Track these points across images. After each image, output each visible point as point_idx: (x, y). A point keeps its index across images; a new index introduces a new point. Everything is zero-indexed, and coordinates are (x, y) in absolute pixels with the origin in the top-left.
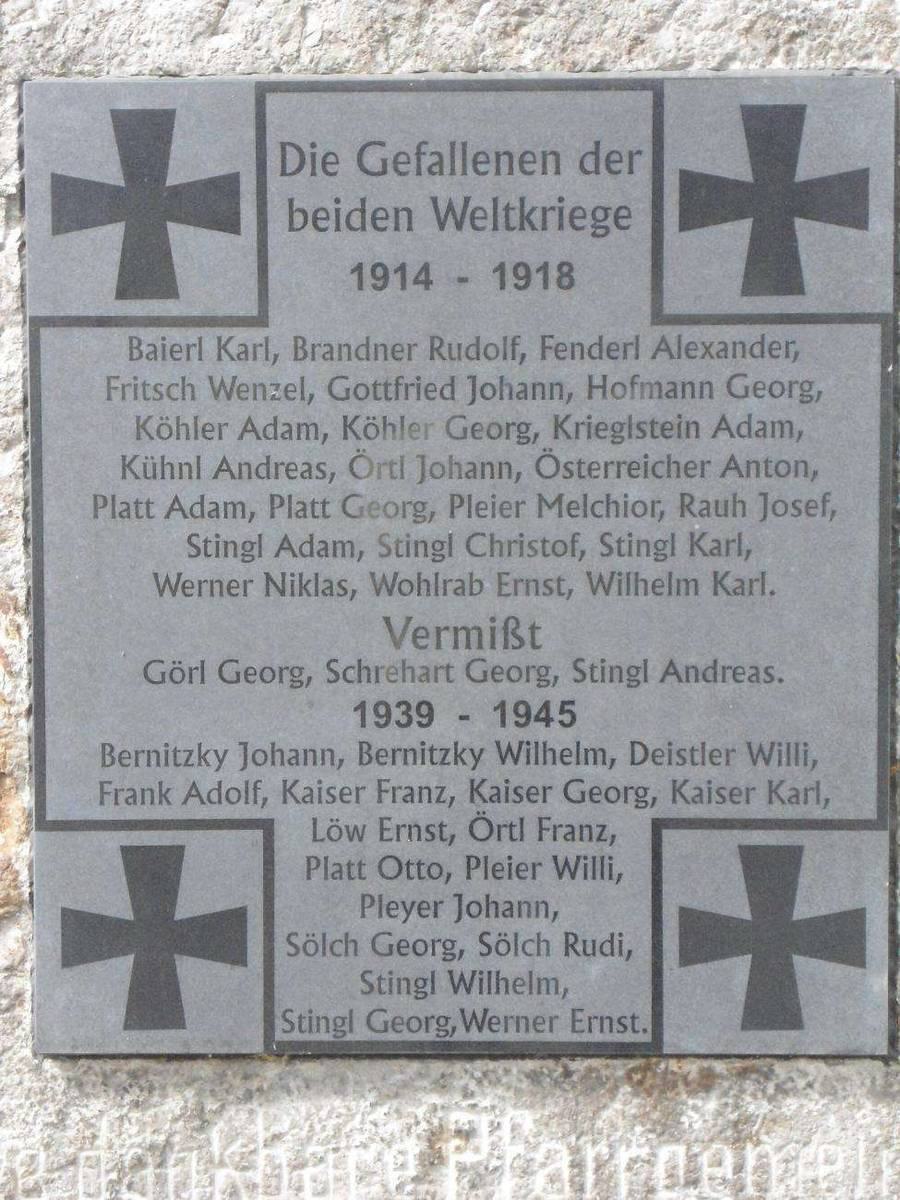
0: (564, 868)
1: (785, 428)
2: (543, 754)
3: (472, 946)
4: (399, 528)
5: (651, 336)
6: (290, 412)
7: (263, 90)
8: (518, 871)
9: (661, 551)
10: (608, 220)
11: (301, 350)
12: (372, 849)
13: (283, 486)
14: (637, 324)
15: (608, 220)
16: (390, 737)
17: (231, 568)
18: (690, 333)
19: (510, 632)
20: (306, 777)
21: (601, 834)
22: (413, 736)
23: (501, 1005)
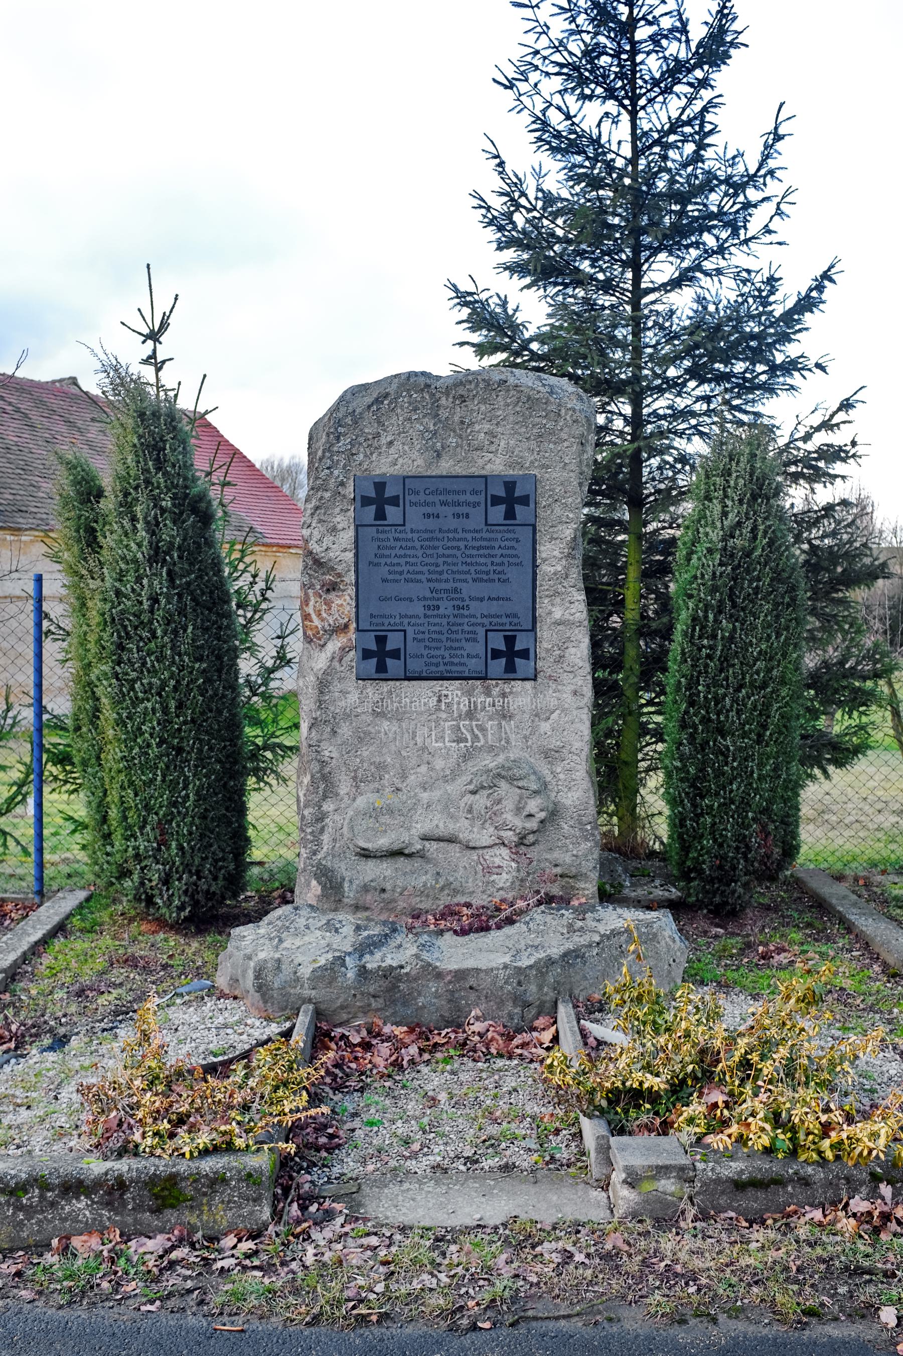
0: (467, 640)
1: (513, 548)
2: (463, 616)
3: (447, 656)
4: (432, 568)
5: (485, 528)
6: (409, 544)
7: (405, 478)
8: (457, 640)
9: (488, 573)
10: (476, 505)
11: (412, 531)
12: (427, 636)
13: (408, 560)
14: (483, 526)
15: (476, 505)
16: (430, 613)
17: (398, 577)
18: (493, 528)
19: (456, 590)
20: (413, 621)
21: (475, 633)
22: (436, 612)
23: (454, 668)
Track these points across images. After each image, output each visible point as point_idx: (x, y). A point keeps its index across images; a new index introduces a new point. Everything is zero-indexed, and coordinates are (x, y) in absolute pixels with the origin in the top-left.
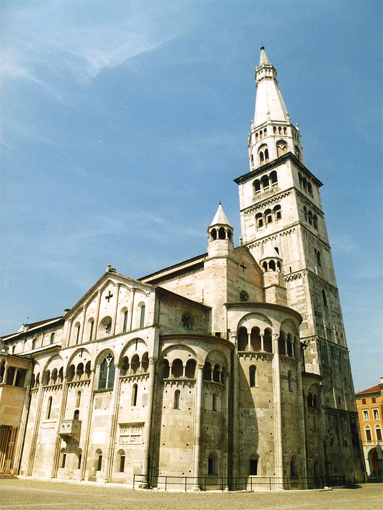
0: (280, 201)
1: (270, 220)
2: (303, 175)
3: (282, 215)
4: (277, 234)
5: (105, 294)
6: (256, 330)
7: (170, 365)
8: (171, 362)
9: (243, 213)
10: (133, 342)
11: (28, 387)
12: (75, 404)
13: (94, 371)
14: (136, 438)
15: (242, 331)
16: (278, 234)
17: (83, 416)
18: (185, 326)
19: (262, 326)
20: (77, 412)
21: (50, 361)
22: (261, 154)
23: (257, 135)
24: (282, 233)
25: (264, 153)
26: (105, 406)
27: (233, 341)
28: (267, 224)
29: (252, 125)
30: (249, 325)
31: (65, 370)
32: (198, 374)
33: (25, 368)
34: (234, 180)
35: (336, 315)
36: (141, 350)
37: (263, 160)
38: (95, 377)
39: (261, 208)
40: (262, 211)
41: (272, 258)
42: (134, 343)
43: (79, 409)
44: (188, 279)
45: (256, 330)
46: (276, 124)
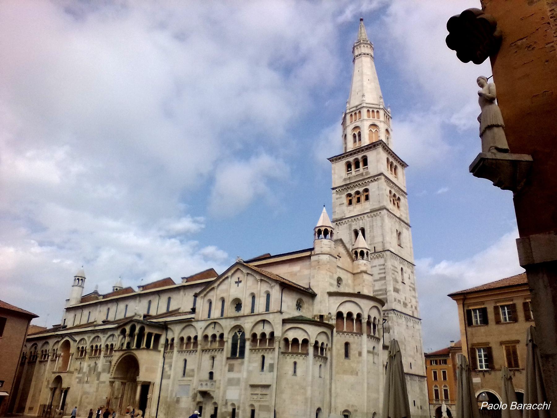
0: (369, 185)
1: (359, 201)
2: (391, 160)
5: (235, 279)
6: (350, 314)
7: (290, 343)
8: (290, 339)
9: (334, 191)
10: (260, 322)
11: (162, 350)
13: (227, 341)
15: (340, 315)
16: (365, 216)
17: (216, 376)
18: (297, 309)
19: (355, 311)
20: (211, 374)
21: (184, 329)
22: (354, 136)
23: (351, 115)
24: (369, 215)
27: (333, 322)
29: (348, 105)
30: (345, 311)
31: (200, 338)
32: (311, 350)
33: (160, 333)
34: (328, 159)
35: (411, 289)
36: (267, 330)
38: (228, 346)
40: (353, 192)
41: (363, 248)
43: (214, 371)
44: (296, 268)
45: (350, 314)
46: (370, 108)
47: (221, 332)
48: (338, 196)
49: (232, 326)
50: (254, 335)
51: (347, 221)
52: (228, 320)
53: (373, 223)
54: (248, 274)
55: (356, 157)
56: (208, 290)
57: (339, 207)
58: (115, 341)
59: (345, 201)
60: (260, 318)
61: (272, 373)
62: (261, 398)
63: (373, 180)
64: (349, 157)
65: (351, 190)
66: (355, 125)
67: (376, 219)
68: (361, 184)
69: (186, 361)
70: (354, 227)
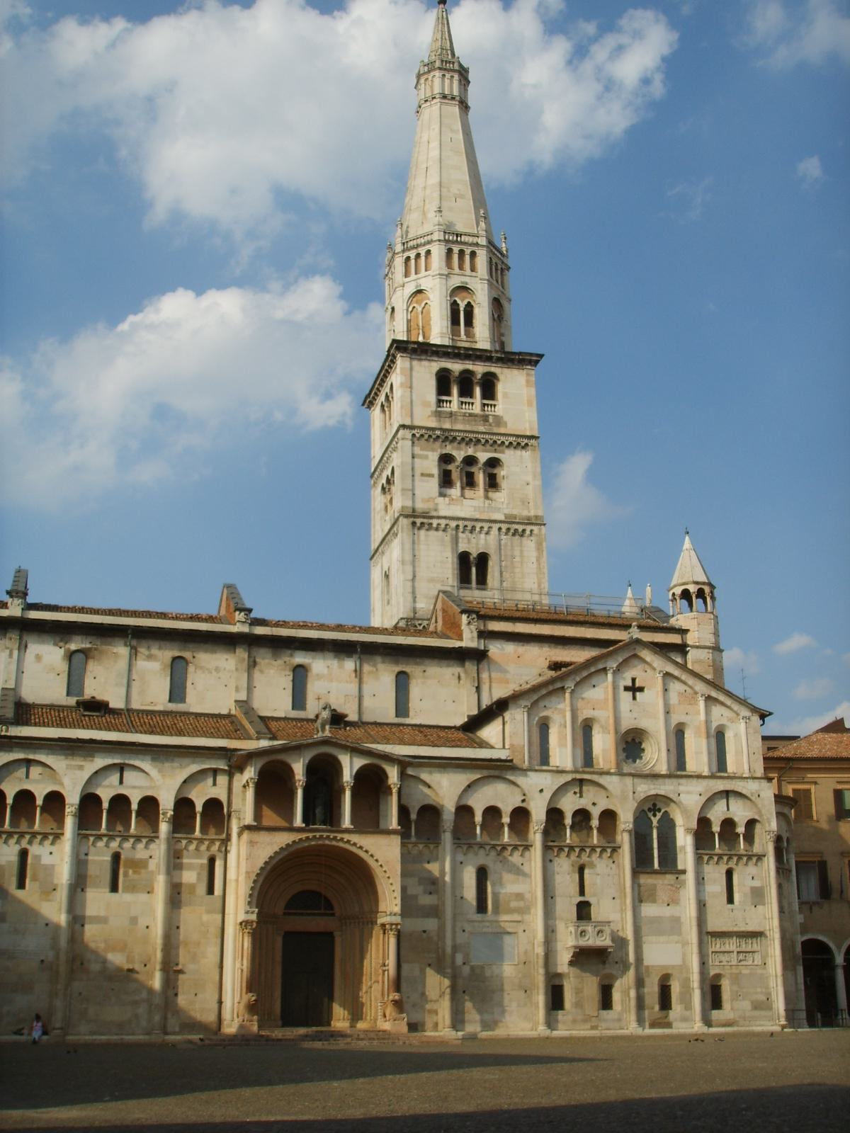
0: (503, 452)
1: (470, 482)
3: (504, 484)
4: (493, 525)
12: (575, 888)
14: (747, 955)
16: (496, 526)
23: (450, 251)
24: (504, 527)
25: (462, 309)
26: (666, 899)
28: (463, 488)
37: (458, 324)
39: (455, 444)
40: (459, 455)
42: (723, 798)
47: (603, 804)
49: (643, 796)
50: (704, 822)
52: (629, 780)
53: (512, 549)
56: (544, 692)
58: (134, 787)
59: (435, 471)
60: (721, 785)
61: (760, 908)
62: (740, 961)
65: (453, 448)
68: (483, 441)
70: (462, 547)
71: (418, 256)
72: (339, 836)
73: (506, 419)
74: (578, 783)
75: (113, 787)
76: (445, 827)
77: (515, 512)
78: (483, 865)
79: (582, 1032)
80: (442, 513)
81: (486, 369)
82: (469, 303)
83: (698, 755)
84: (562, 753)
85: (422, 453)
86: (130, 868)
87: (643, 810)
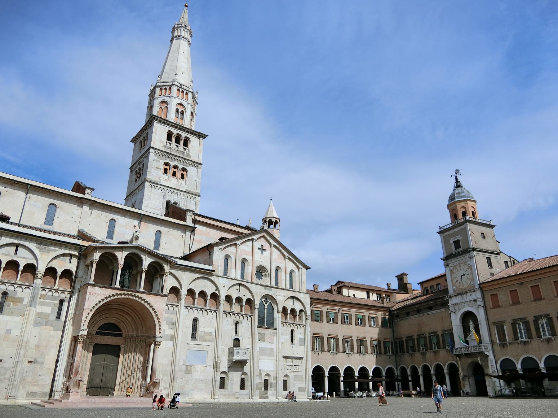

● STATED GOAL: Please reproduce word for word the records between the lines holding "47: (221, 332)" and "3: (504, 484)", inclusive, leaving the pictures out.

● TASK RESPONSE:
47: (221, 332)
48: (338, 196)
49: (232, 326)
50: (254, 335)
51: (347, 221)
52: (228, 320)
53: (373, 223)
54: (248, 274)
55: (356, 157)
56: (208, 290)
57: (339, 207)
58: (115, 341)
59: (345, 201)
60: (260, 318)
61: (272, 373)
62: (261, 398)
63: (373, 180)
64: (349, 157)
65: (351, 190)
66: (355, 125)
67: (376, 219)
68: (361, 184)
69: (186, 361)
70: (354, 227)
0: (503, 452)
1: (470, 482)
3: (504, 484)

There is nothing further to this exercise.